Problem to solve: Every entry below should be reproduced exactly, with all pictures left out.

----- Data excerpts -----

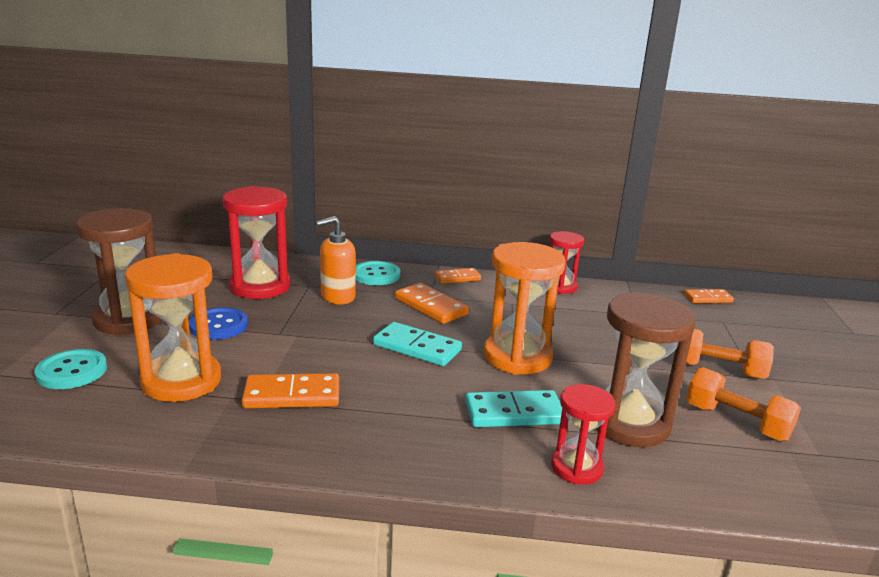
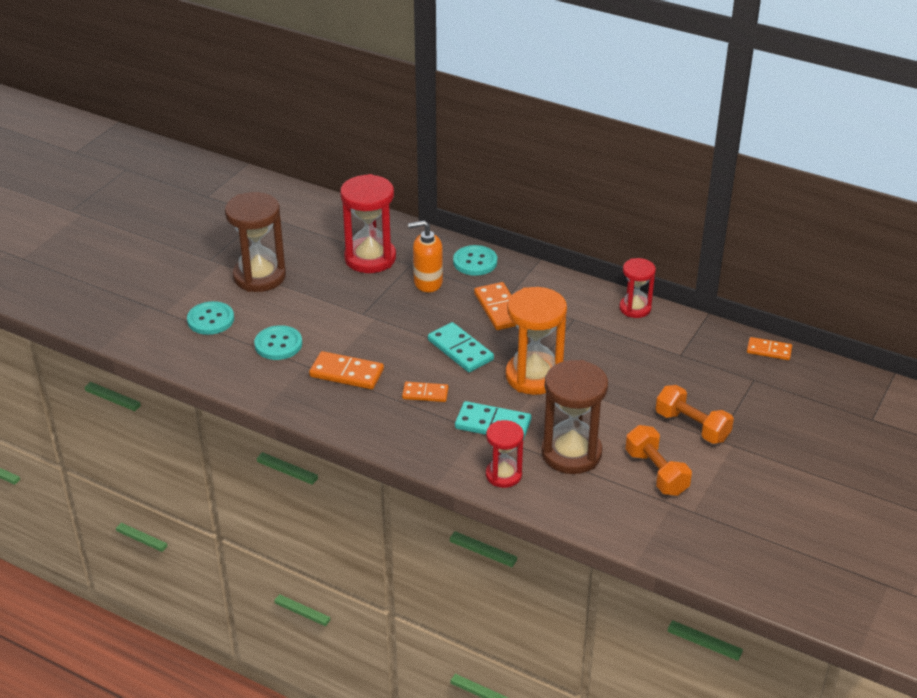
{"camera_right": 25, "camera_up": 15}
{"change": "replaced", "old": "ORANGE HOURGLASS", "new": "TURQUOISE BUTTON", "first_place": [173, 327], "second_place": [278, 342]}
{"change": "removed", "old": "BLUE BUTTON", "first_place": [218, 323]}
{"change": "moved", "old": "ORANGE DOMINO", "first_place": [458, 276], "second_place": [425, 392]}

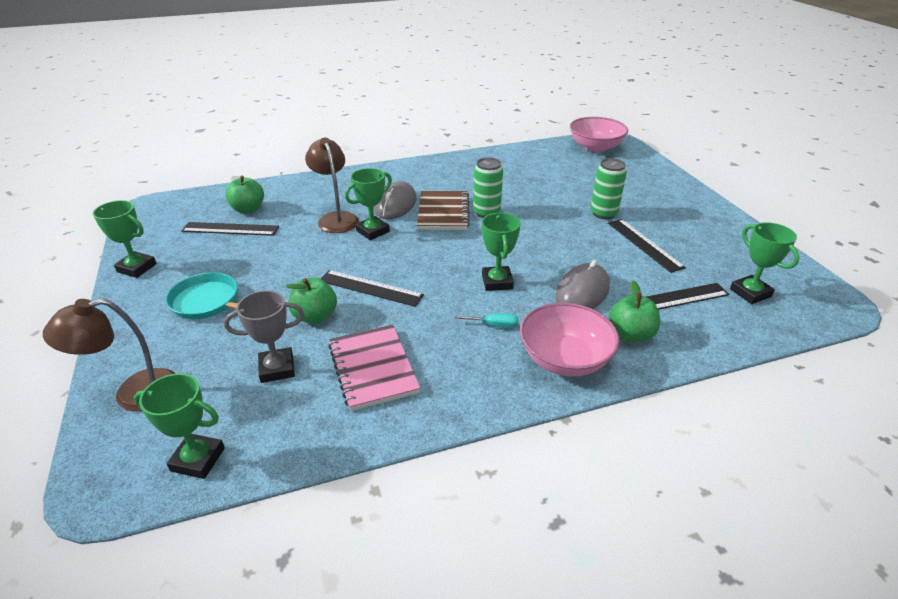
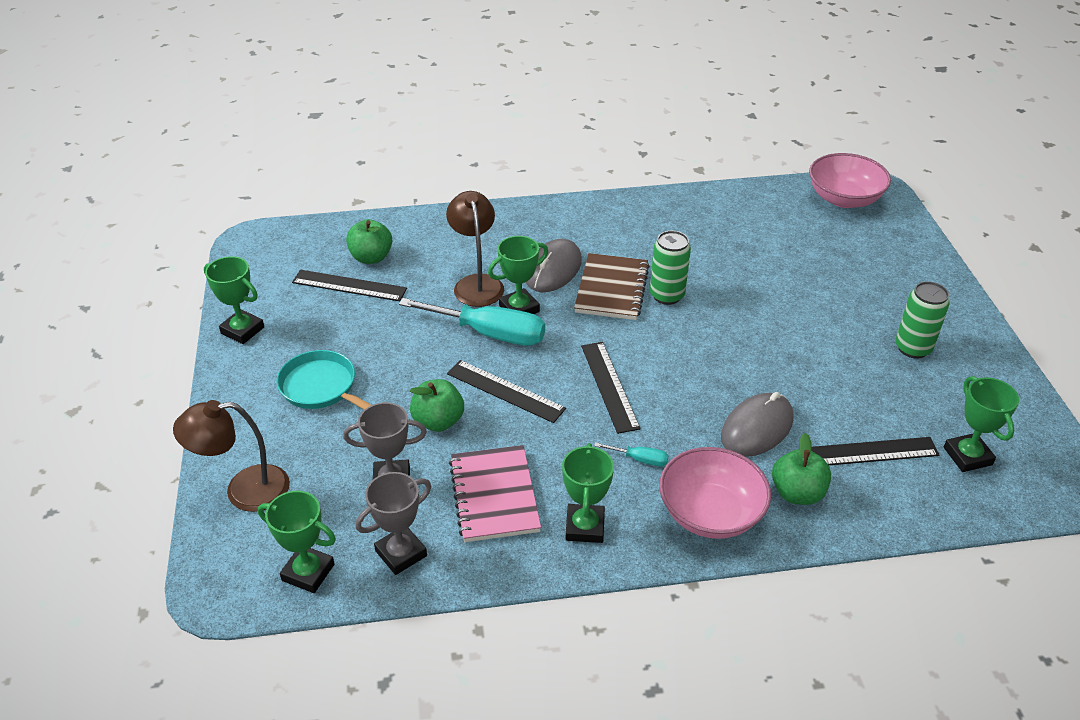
{"camera_right": 10, "camera_up": 5}
{"change": "moved", "old": "GREEN TROPHY", "first_place": [501, 252], "second_place": [588, 493]}
{"change": "moved", "old": "GREEN CAN", "first_place": [609, 188], "second_place": [922, 320]}
{"change": "moved", "old": "BLACK RULER", "first_place": [647, 246], "second_place": [611, 388]}
{"change": "added", "new": "GREY TROPHY", "second_place": [393, 523]}
{"change": "added", "new": "TURQUOISE SCREWDRIVER", "second_place": [472, 322]}

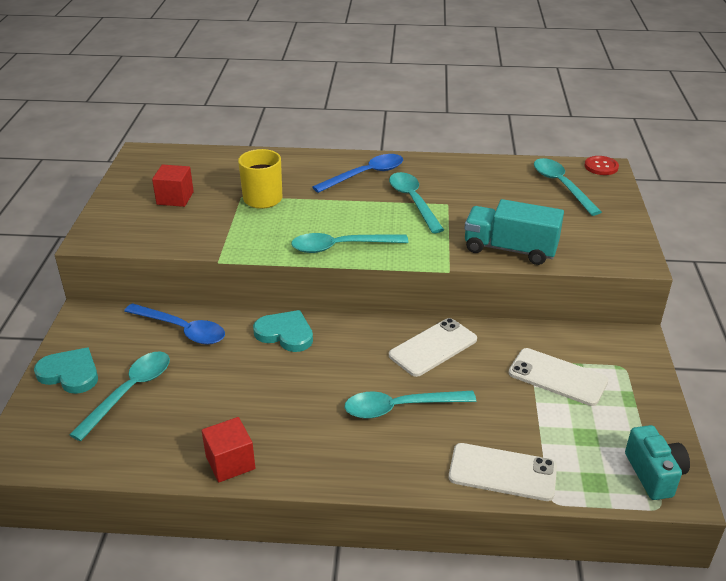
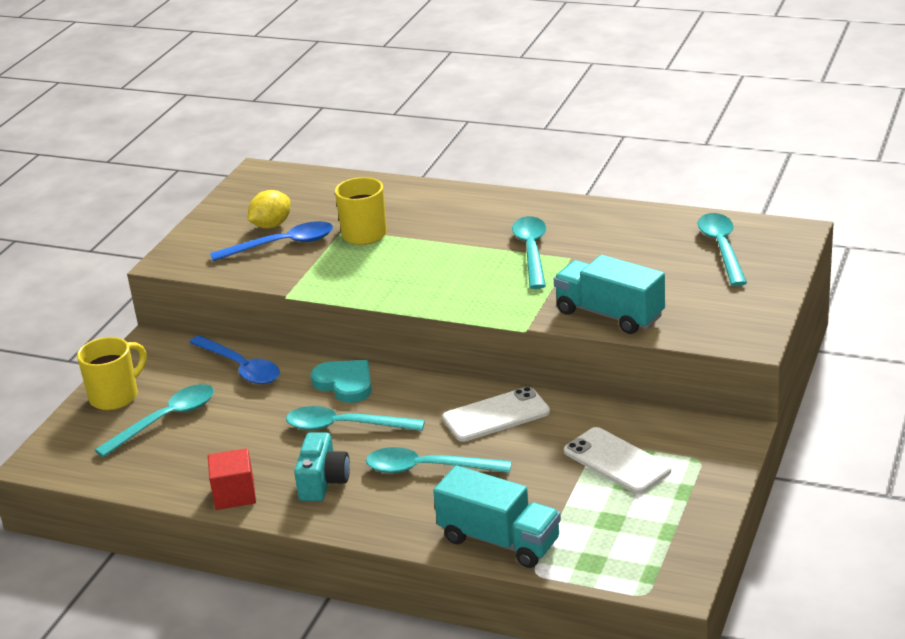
{"camera_right": 20, "camera_up": -5}
{"change": "replaced", "old": "TURQUOISE HEART", "new": "YELLOW MUG", "first_place": [66, 370], "second_place": [111, 373]}
{"change": "replaced", "old": "RED CUBE", "new": "YELLOW LEMON", "first_place": [173, 185], "second_place": [269, 209]}
{"change": "moved", "old": "TURQUOISE SPOON", "first_place": [350, 243], "second_place": [355, 418]}
{"change": "moved", "old": "BLUE SPOON", "first_place": [357, 173], "second_place": [271, 241]}
{"change": "replaced", "old": "WHITE PHONE", "new": "TURQUOISE TRUCK", "first_place": [503, 472], "second_place": [497, 516]}
{"change": "removed", "old": "RED BUTTON", "first_place": [602, 165]}
{"change": "moved", "old": "TURQUOISE CAMERA", "first_place": [657, 462], "second_place": [322, 466]}

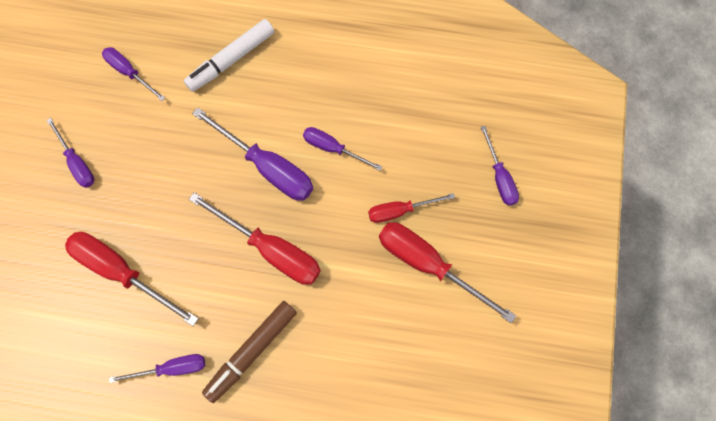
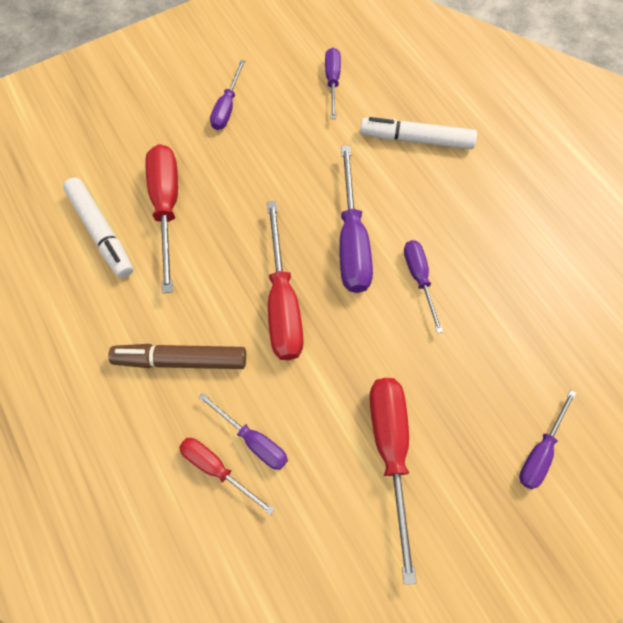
{"camera_right": 50, "camera_up": -5}
{"change": "moved", "old": "PURPLE SCREWDRIVER", "first_place": [157, 368], "second_place": [243, 431]}
{"change": "moved", "old": "RED SCREWDRIVER", "first_place": [411, 208], "second_place": [227, 476]}
{"change": "added", "new": "WHITE MARKER", "second_place": [98, 227]}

-----

Final answer:
{"camera_right": 25, "camera_up": 15}
{"change": "replaced", "old": "ORANGE HOURGLASS", "new": "TURQUOISE BUTTON", "first_place": [173, 327], "second_place": [278, 342]}
{"change": "removed", "old": "BLUE BUTTON", "first_place": [218, 323]}
{"change": "moved", "old": "ORANGE DOMINO", "first_place": [458, 276], "second_place": [425, 392]}

{"camera_right": 10, "camera_up": 5}
{"change": "moved", "old": "GREEN TROPHY", "first_place": [501, 252], "second_place": [588, 493]}
{"change": "moved", "old": "GREEN CAN", "first_place": [609, 188], "second_place": [922, 320]}
{"change": "moved", "old": "BLACK RULER", "first_place": [647, 246], "second_place": [611, 388]}
{"change": "added", "new": "GREY TROPHY", "second_place": [393, 523]}
{"change": "added", "new": "TURQUOISE SCREWDRIVER", "second_place": [472, 322]}

{"camera_right": 20, "camera_up": -5}
{"change": "replaced", "old": "TURQUOISE HEART", "new": "YELLOW MUG", "first_place": [66, 370], "second_place": [111, 373]}
{"change": "replaced", "old": "RED CUBE", "new": "YELLOW LEMON", "first_place": [173, 185], "second_place": [269, 209]}
{"change": "moved", "old": "TURQUOISE SPOON", "first_place": [350, 243], "second_place": [355, 418]}
{"change": "moved", "old": "BLUE SPOON", "first_place": [357, 173], "second_place": [271, 241]}
{"change": "replaced", "old": "WHITE PHONE", "new": "TURQUOISE TRUCK", "first_place": [503, 472], "second_place": [497, 516]}
{"change": "removed", "old": "RED BUTTON", "first_place": [602, 165]}
{"change": "moved", "old": "TURQUOISE CAMERA", "first_place": [657, 462], "second_place": [322, 466]}

{"camera_right": 50, "camera_up": -5}
{"change": "moved", "old": "PURPLE SCREWDRIVER", "first_place": [157, 368], "second_place": [243, 431]}
{"change": "moved", "old": "RED SCREWDRIVER", "first_place": [411, 208], "second_place": [227, 476]}
{"change": "added", "new": "WHITE MARKER", "second_place": [98, 227]}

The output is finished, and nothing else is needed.